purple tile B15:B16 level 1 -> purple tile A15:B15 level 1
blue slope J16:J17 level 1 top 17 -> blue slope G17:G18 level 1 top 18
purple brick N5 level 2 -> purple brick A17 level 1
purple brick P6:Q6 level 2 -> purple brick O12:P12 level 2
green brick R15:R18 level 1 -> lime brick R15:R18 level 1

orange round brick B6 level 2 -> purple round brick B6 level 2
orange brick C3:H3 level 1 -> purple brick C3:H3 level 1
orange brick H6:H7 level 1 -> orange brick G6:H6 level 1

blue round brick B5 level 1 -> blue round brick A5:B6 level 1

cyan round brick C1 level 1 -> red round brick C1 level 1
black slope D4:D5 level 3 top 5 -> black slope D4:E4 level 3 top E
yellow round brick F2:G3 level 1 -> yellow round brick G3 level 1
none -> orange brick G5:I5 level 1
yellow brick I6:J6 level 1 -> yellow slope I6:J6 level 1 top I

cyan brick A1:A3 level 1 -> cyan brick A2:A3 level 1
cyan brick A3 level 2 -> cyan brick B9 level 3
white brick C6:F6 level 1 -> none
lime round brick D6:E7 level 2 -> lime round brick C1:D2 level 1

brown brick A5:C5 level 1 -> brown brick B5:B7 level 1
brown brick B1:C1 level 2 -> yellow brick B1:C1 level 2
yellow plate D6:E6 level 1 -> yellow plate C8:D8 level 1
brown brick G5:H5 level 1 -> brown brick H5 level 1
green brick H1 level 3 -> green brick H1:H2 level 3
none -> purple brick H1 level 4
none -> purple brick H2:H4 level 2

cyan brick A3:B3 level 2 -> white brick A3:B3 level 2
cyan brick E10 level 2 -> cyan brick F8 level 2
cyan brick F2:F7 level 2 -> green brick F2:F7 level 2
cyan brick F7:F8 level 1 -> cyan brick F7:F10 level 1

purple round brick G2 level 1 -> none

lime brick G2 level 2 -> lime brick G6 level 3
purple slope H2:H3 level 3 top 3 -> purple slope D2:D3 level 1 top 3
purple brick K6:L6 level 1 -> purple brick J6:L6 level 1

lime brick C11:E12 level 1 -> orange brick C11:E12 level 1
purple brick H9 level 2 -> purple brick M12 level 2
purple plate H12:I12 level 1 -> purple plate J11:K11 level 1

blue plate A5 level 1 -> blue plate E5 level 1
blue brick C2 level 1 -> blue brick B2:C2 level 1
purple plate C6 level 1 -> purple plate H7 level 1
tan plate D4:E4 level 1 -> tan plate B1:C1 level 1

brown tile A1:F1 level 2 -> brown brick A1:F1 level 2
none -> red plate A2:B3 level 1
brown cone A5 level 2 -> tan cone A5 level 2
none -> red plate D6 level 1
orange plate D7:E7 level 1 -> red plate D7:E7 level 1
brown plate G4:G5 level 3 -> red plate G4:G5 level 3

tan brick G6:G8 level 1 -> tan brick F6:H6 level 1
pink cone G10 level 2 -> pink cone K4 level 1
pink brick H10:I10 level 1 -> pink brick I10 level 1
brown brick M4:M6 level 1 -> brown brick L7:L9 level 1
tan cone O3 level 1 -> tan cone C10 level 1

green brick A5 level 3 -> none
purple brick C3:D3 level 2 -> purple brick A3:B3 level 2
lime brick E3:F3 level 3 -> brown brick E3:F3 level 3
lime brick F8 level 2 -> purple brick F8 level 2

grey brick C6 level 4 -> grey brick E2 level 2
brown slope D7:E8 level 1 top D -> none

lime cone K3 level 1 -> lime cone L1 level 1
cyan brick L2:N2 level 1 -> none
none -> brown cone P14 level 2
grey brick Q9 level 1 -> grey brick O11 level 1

======

Task requirements
The entire set of entries, and nothing else, should be set down exactly.

Solution for this task
purple tile B15:B16 level 1 -> purple tile A15:B15 level 1
blue slope J16:J17 level 1 top 17 -> blue slope G17:G18 level 1 top 18
purple brick N5 level 2 -> purple brick A17 level 1
purple brick P6:Q6 level 2 -> purple brick O12:P12 level 2
green brick R15:R18 level 1 -> lime brick R15:R18 level 1

orange round brick B6 level 2 -> purple round brick B6 level 2
orange brick C3:H3 level 1 -> purple brick C3:H3 level 1
orange brick H6:H7 level 1 -> orange brick G6:H6 level 1

blue round brick B5 level 1 -> blue round brick A5:B6 level 1

cyan round brick C1 level 1 -> red round brick C1 level 1
black slope D4:D5 level 3 top 5 -> black slope D4:E4 level 3 top E
yellow round brick F2:G3 level 1 -> yellow round brick G3 level 1
none -> orange brick G5:I5 level 1
yellow brick I6:J6 level 1 -> yellow slope I6:J6 level 1 top I

cyan brick A1:A3 level 1 -> cyan brick A2:A3 level 1
cyan brick A3 level 2 -> cyan brick B9 level 3
white brick C6:F6 level 1 -> none
lime round brick D6:E7 level 2 -> lime round brick C1:D2 level 1

brown brick A5:C5 level 1 -> brown brick B5:B7 level 1
brown brick B1:C1 level 2 -> yellow brick B1:C1 level 2
yellow plate D6:E6 level 1 -> yellow plate C8:D8 level 1
brown brick G5:H5 level 1 -> brown brick H5 level 1
green brick H1 level 3 -> green brick H1:H2 level 3
none -> purple brick H1 level 4
none -> purple brick H2:H4 level 2

cyan brick A3:B3 level 2 -> white brick A3:B3 level 2
cyan brick E10 level 2 -> cyan brick F8 level 2
cyan brick F2:F7 level 2 -> green brick F2:F7 level 2
cyan brick F7:F8 level 1 -> cyan brick F7:F10 level 1

purple round brick G2 level 1 -> none

lime brick G2 level 2 -> lime brick G6 level 3
purple slope H2:H3 level 3 top 3 -> purple slope D2:D3 level 1 top 3
purple brick K6:L6 level 1 -> purple brick J6:L6 level 1

lime brick C11:E12 level 1 -> orange brick C11:E12 level 1
purple brick H9 level 2 -> purple brick M12 level 2
purple plate H12:I12 level 1 -> purple plate J11:K11 level 1

blue plate A5 level 1 -> blue plate E5 level 1
blue brick C2 level 1 -> blue brick B2:C2 level 1
purple plate C6 level 1 -> purple plate H7 level 1
tan plate D4:E4 level 1 -> tan plate B1:C1 level 1

brown tile A1:F1 level 2 -> brown brick A1:F1 level 2
none -> red plate A2:B3 level 1
brown cone A5 level 2 -> tan cone A5 level 2
none -> red plate D6 level 1
orange plate D7:E7 level 1 -> red plate D7:E7 level 1
brown plate G4:G5 level 3 -> red plate G4:G5 level 3

tan brick G6:G8 level 1 -> tan brick F6:H6 level 1
pink cone G10 level 2 -> pink cone K4 level 1
pink brick H10:I10 level 1 -> pink brick I10 level 1
brown brick M4:M6 level 1 -> brown brick L7:L9 level 1
tan cone O3 level 1 -> tan cone C10 level 1

green brick A5 level 3 -> none
purple brick C3:D3 level 2 -> purple brick A3:B3 level 2
lime brick E3:F3 level 3 -> brown brick E3:F3 level 3
lime brick F8 level 2 -> purple brick F8 level 2

grey brick C6 level 4 -> grey brick E2 level 2
brown slope D7:E8 level 1 top D -> none

lime cone K3 level 1 -> lime cone L1 level 1
cyan brick L2:N2 level 1 -> none
none -> brown cone P14 level 2
grey brick Q9 level 1 -> grey brick O11 level 1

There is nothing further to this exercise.